» WHAT TO PRODUCE
The pictures are to be left out, and all remaining data is to be transcribed exactly as it appears.

» SOURCE DATA
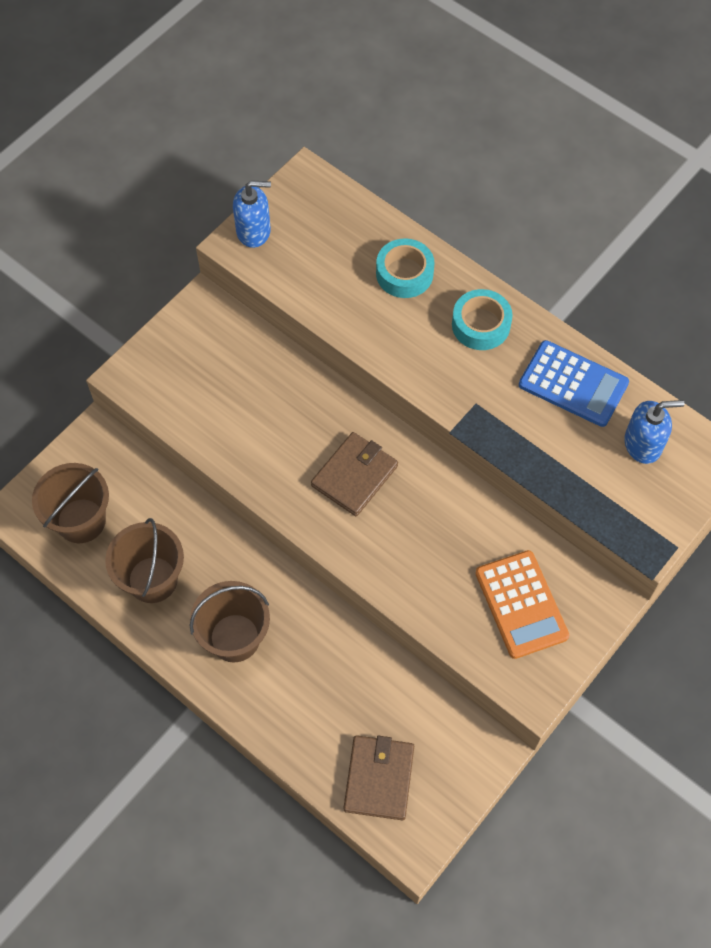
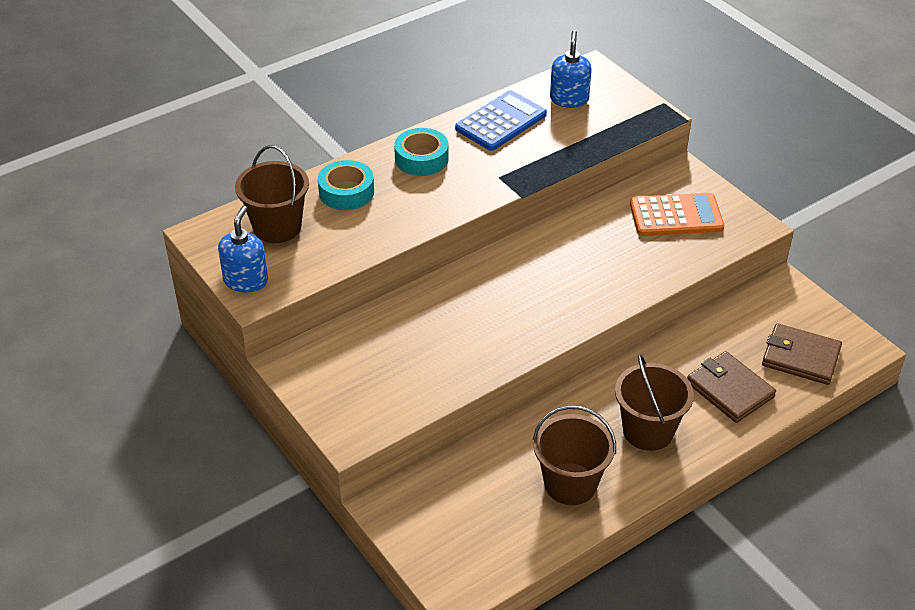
camera: 75 degrees left, 20 degrees down
(81, 520) = (485, 534): brown bucket -> brown bucket (277, 227)
(354, 476) = (524, 290): brown wallet -> brown wallet (730, 390)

» SOLUTION FOR THIS PROBLEM
camera: 75 degrees left, 20 degrees down
(81, 520) = (485, 534): brown bucket -> brown bucket (277, 227)
(354, 476) = (524, 290): brown wallet -> brown wallet (730, 390)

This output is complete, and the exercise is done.